### Provided entries

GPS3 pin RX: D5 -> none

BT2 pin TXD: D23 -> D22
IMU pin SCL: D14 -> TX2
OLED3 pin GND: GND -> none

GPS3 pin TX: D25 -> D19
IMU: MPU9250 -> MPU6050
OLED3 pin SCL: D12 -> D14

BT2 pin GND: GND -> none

######
### Provided entries

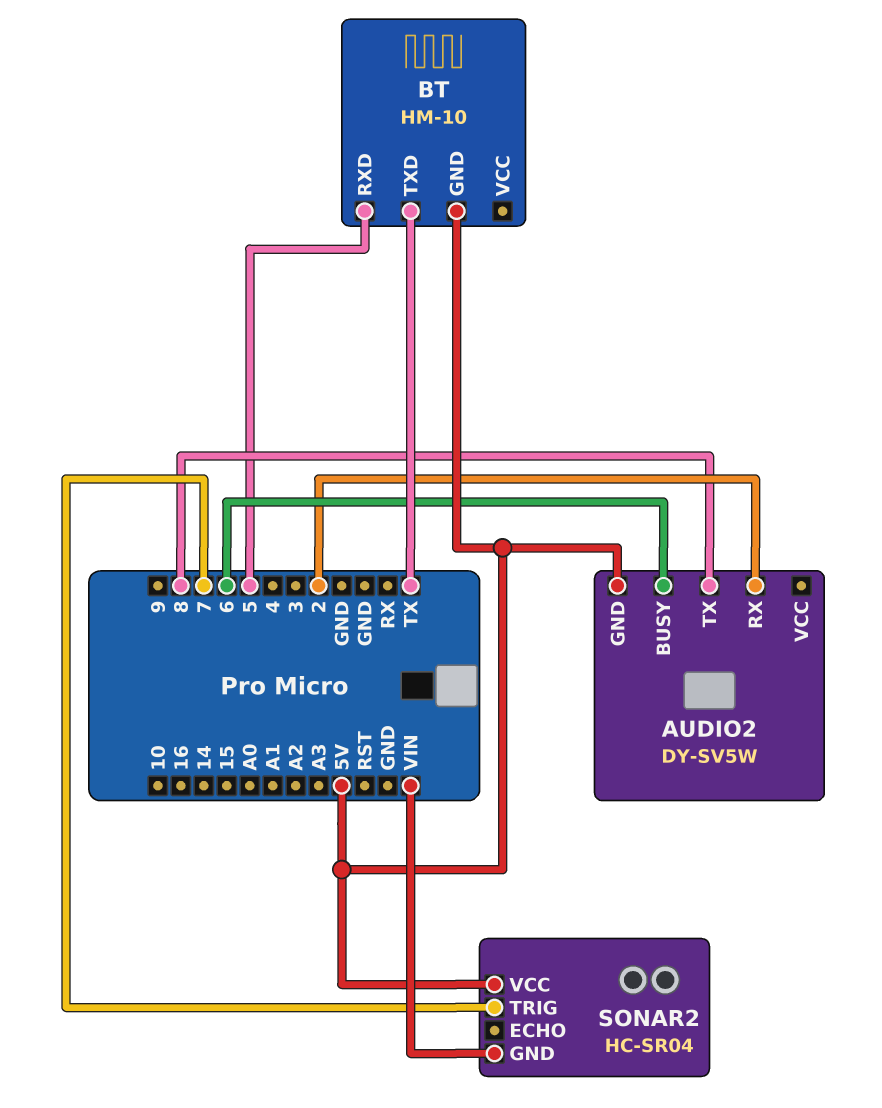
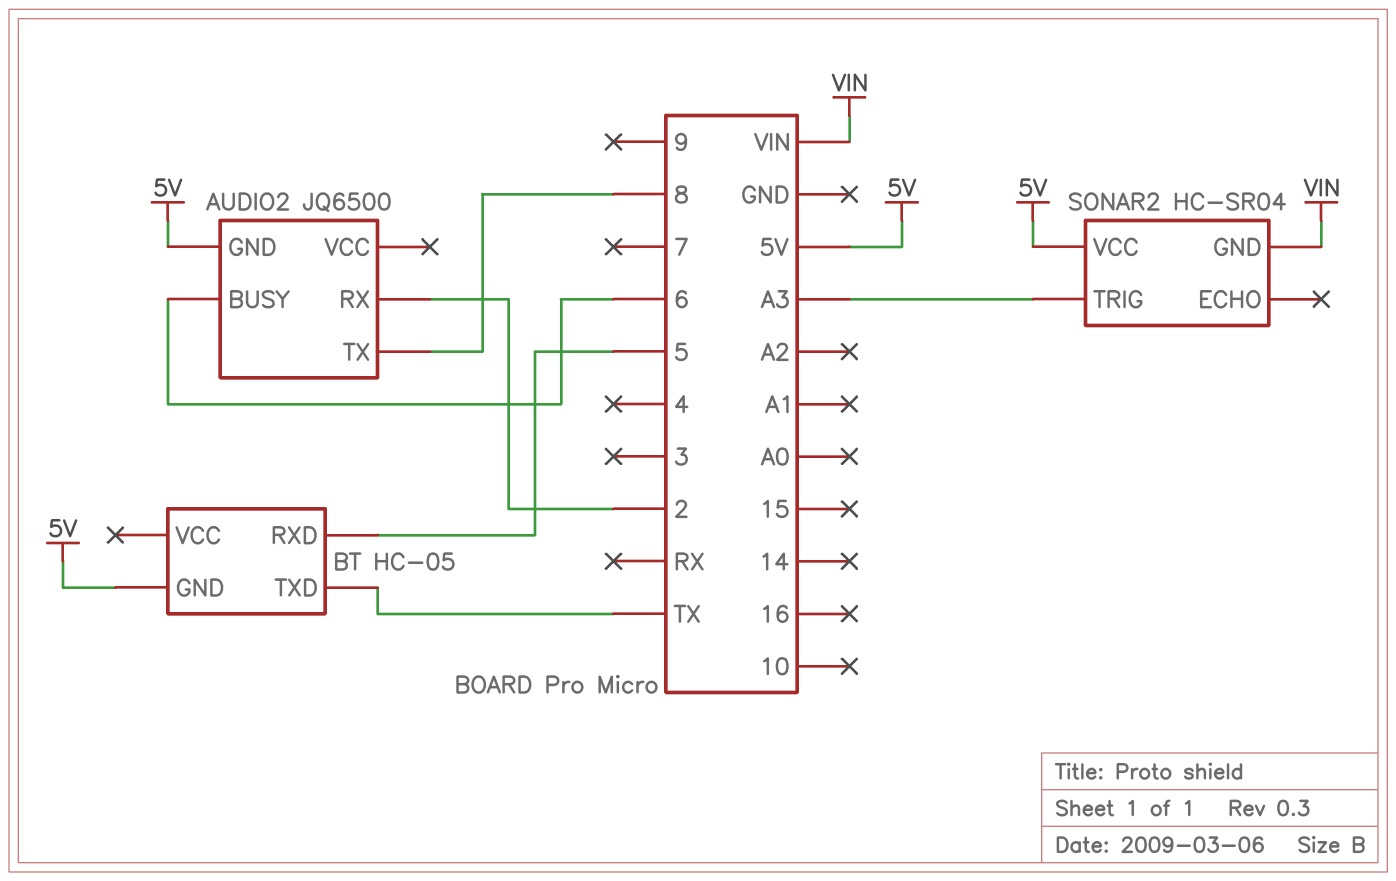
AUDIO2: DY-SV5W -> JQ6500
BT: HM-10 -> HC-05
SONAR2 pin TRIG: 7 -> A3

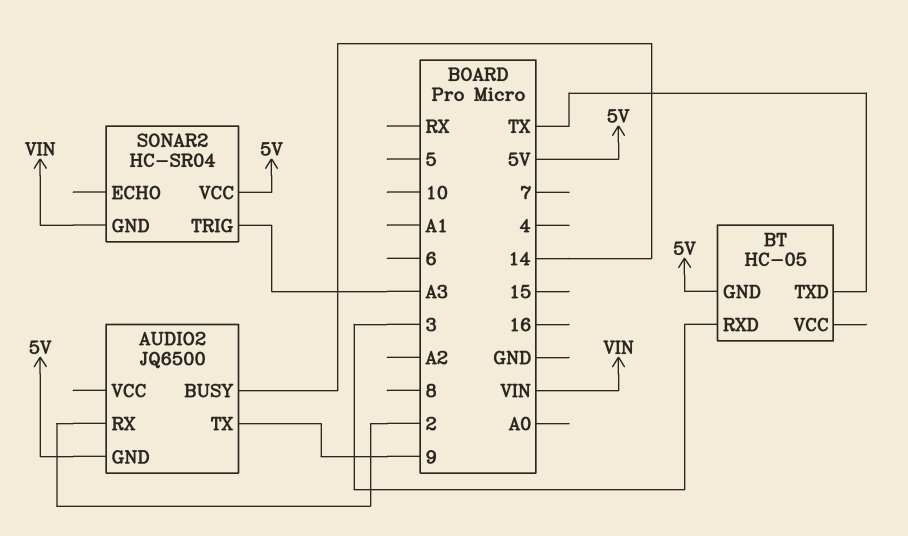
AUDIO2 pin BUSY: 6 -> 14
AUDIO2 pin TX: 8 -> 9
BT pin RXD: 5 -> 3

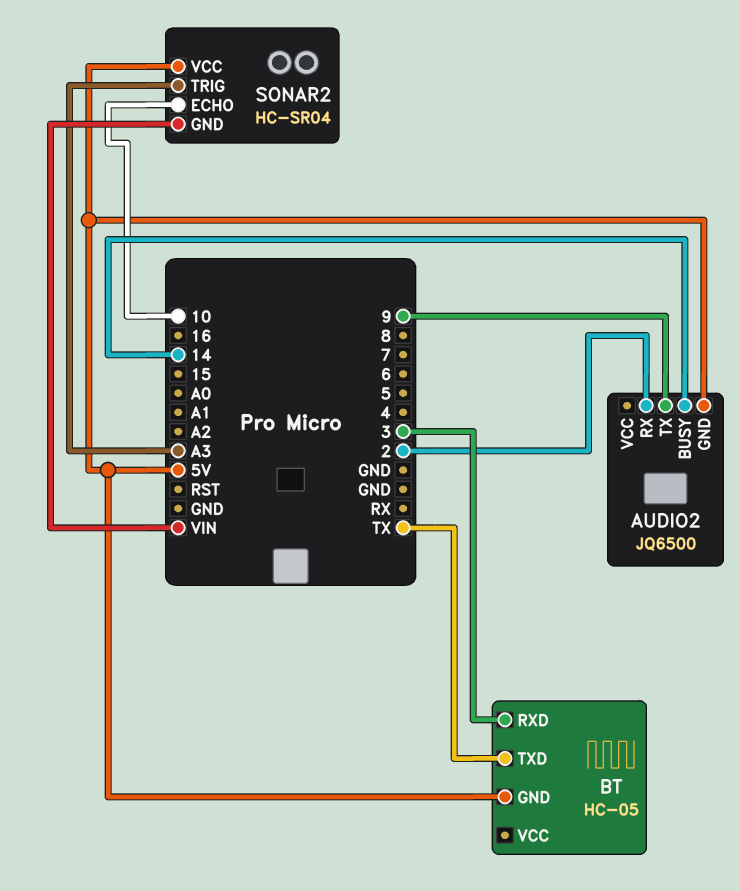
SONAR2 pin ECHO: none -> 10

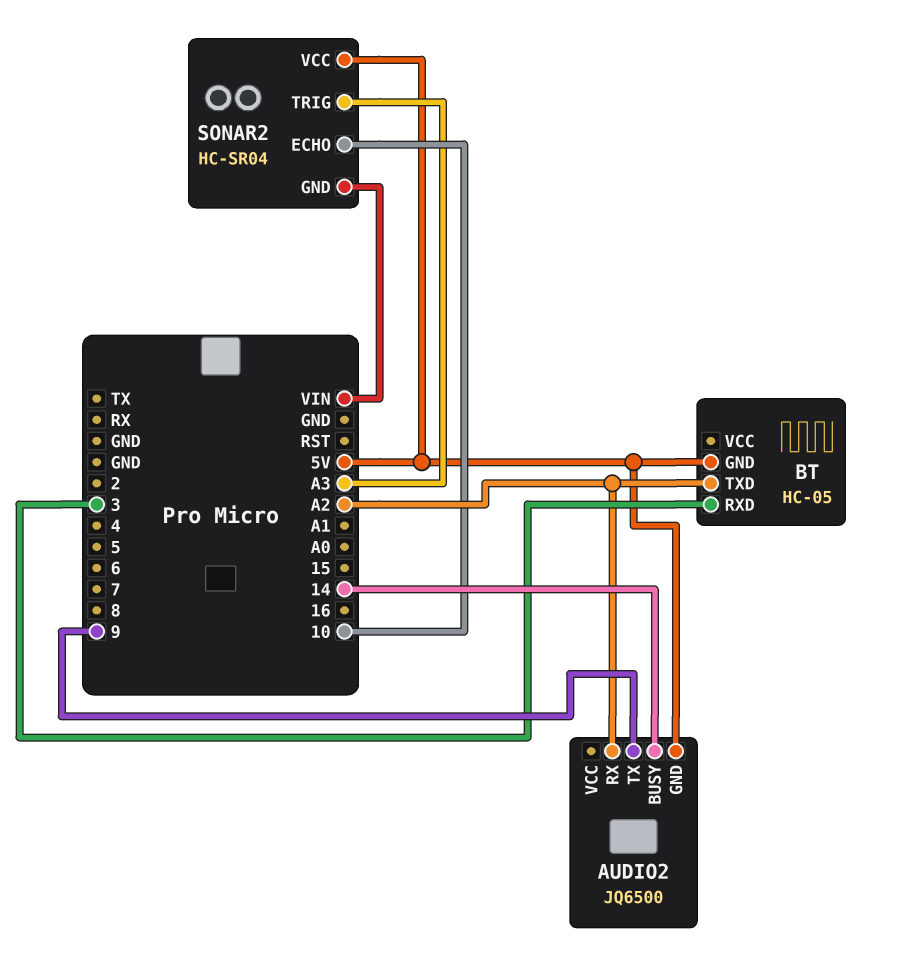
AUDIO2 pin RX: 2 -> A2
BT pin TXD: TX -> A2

######

> _Brief_:
Scan the records above and show every line in which the word "none" occurs.

> _Task answer_:
GPS3 pin RX: D5 -> none
OLED3 pin GND: GND -> none
BT2 pin GND: GND -> none
SONAR2 pin ECHO: none -> 10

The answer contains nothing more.